WRITTEN TASK
Search the entries below. Return every line that has "bottle" in it.

Object state change records:
-- Opening Marker --

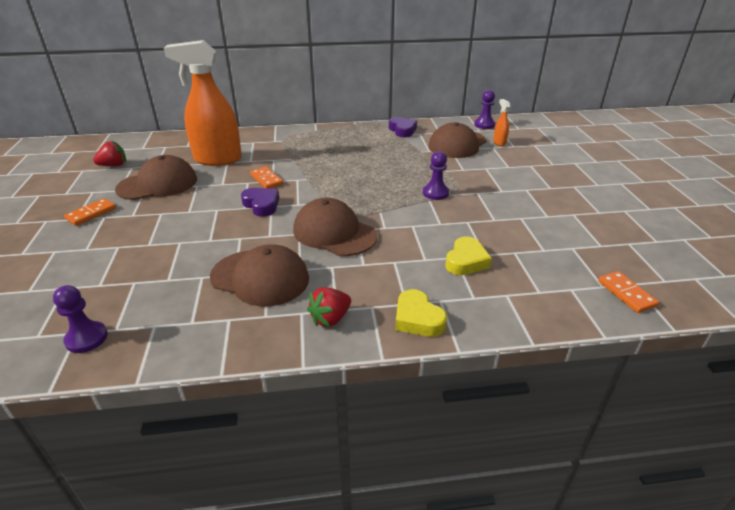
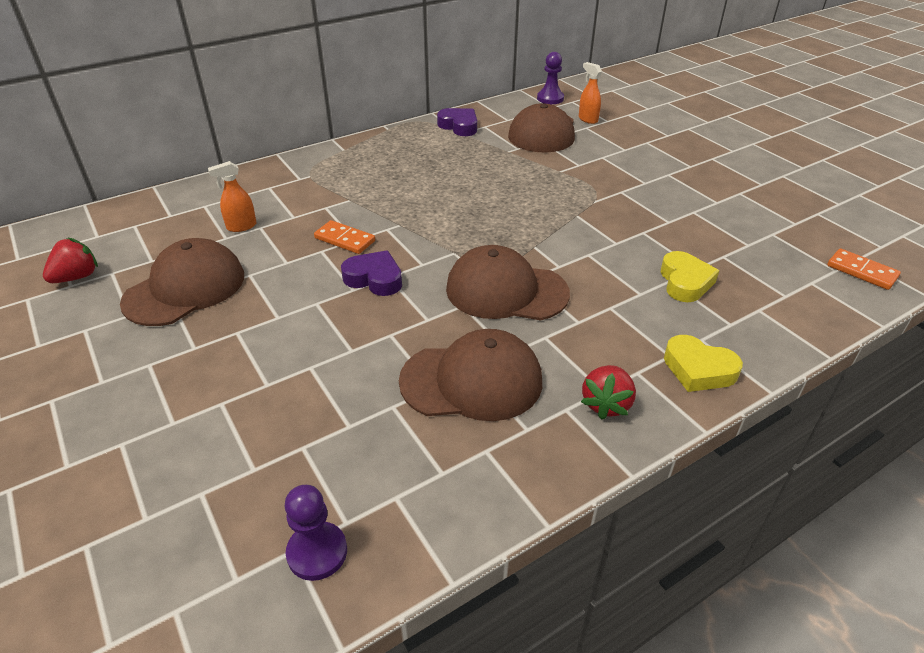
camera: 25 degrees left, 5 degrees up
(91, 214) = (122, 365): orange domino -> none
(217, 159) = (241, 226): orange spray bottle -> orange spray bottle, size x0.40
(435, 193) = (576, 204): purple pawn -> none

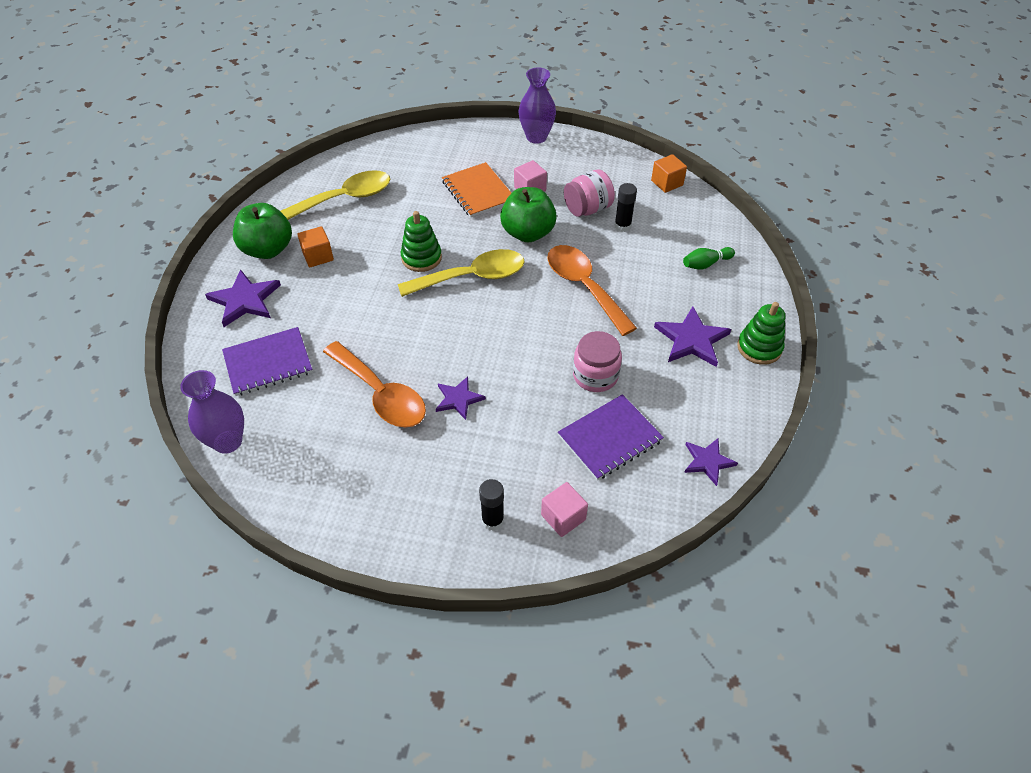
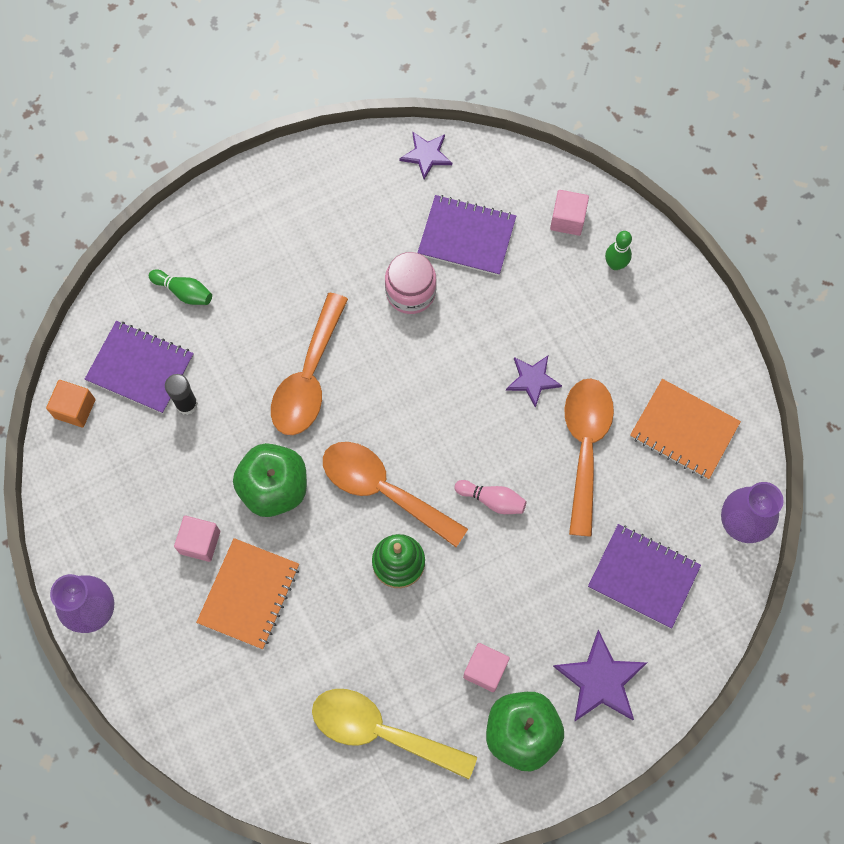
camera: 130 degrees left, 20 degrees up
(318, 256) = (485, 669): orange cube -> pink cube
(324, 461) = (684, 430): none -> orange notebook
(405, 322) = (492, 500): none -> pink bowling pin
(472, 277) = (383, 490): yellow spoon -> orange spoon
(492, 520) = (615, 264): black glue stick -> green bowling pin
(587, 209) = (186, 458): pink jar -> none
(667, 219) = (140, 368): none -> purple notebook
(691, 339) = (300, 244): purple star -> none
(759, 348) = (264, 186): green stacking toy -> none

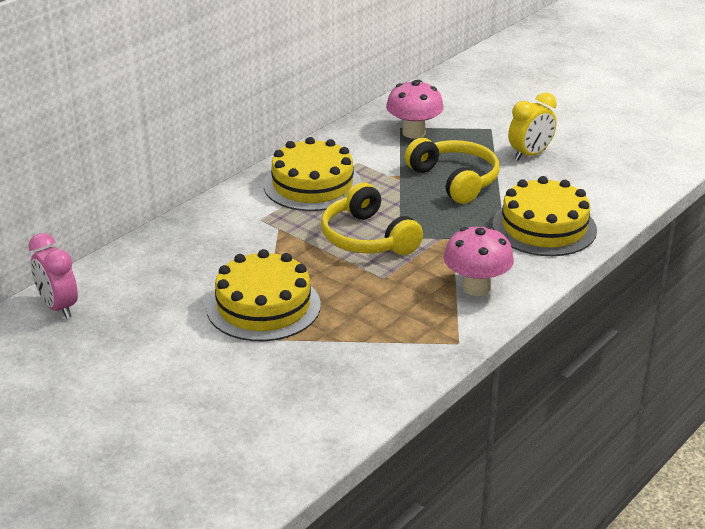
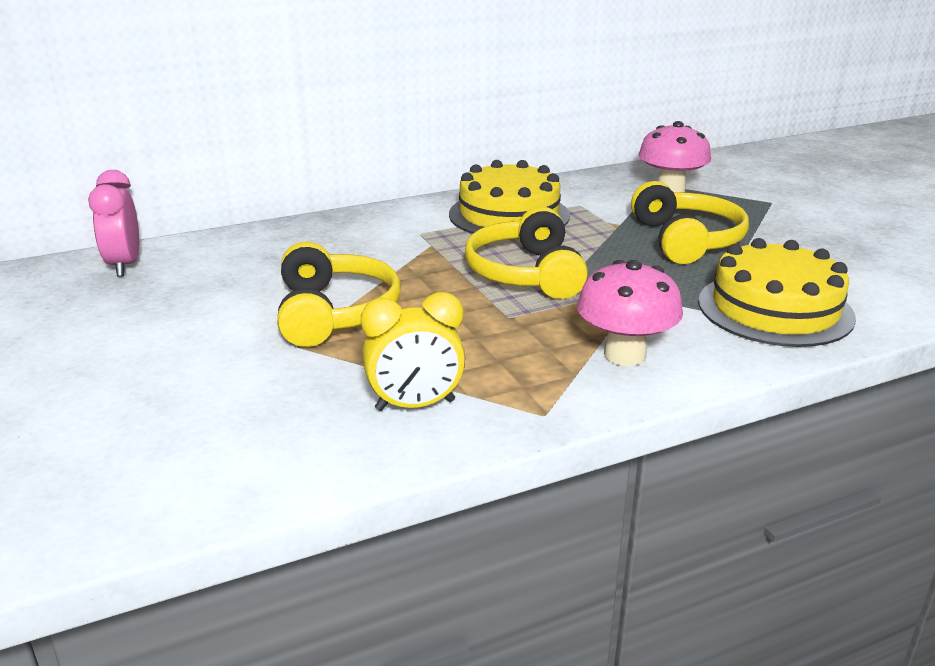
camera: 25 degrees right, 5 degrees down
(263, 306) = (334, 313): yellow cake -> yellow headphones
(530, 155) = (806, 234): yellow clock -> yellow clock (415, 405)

-- Closing Marker --
-- Opening Marker --

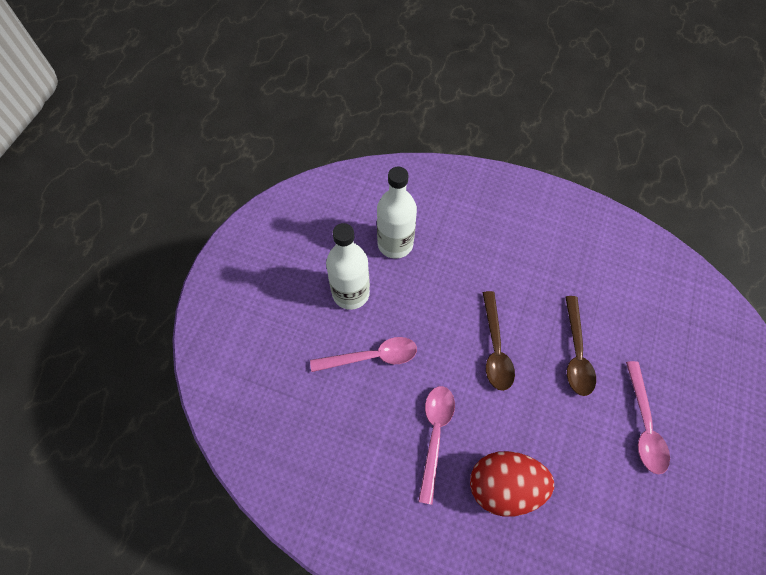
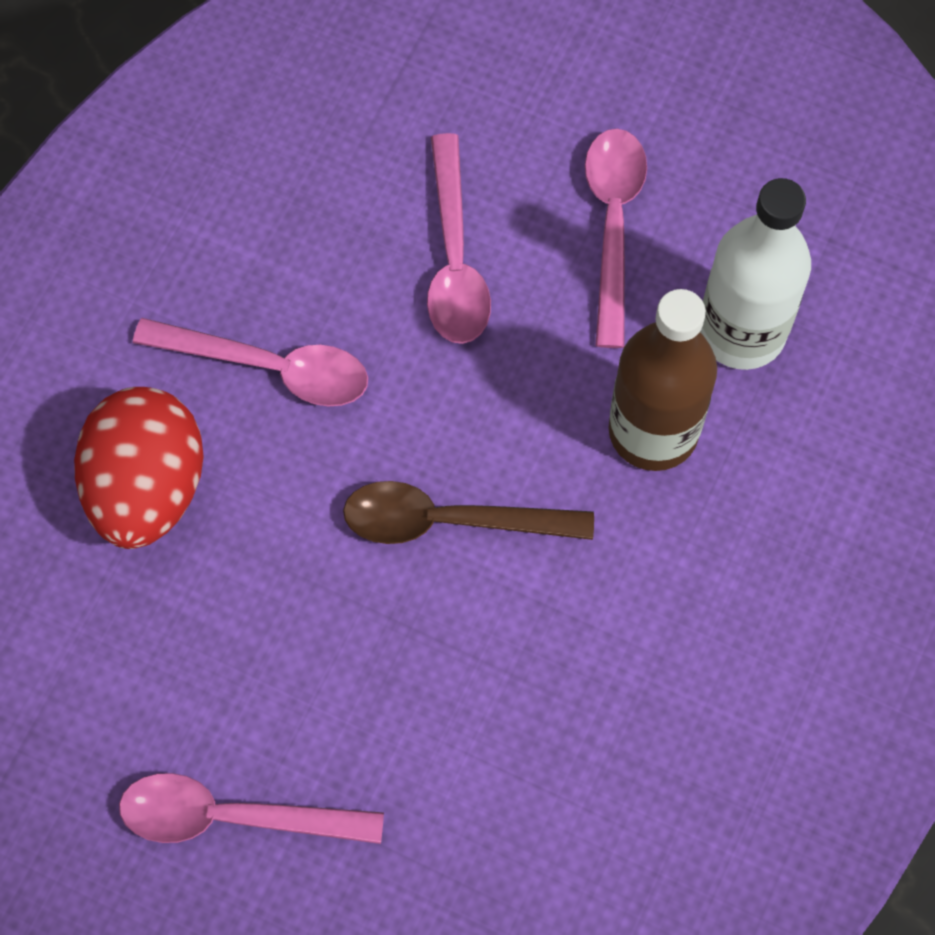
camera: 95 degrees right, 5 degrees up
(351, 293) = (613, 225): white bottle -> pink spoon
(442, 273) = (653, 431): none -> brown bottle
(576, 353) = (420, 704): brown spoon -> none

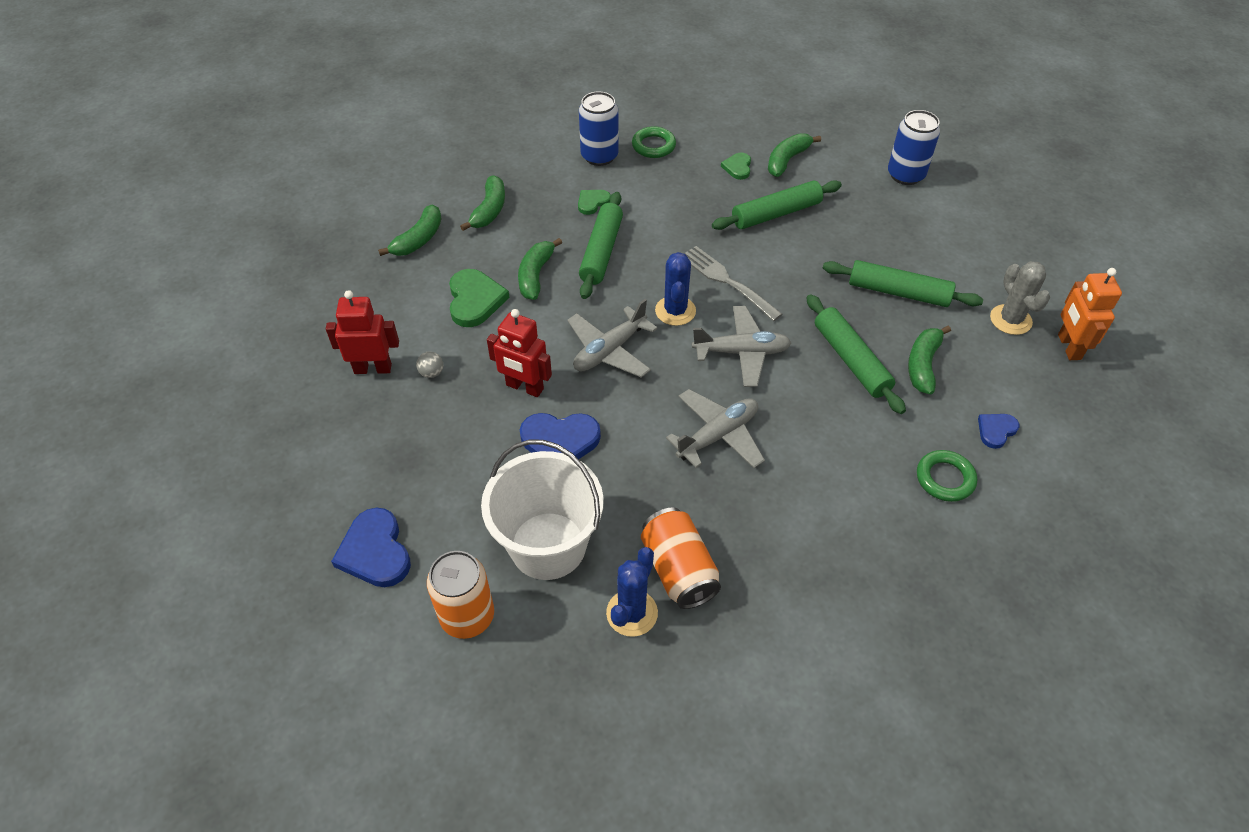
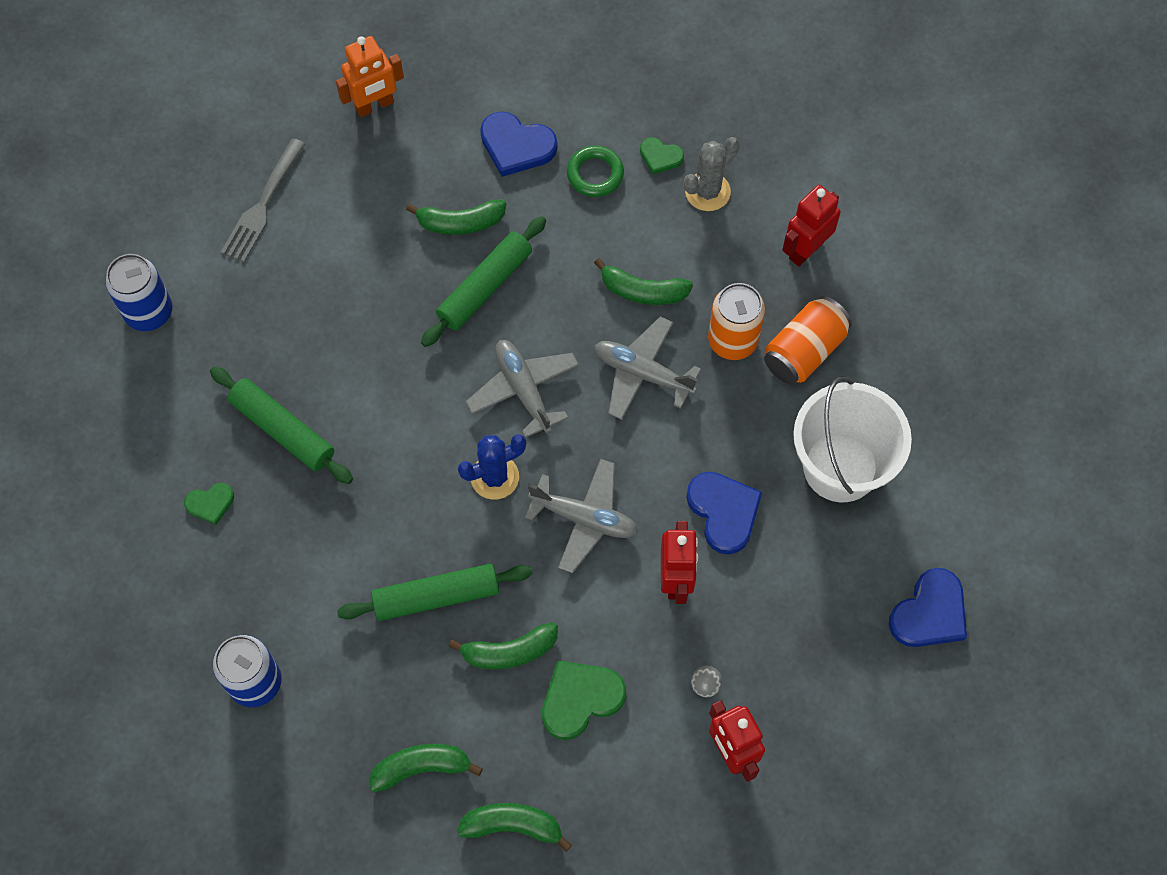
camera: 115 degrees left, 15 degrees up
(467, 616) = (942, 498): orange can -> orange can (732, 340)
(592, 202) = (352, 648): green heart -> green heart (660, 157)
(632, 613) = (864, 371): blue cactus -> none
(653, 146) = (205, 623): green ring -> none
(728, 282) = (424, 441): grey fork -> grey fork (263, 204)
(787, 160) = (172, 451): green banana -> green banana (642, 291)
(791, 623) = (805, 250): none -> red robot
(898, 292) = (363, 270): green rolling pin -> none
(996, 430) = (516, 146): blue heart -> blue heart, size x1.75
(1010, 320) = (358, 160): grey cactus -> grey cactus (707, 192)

-- Closing Marker --

OUTPUT
(217, 159) = (241, 226): orange spray bottle -> orange spray bottle, size x0.40
(351, 293) = (613, 225): white bottle -> pink spoon
(442, 273) = (653, 431): none -> brown bottle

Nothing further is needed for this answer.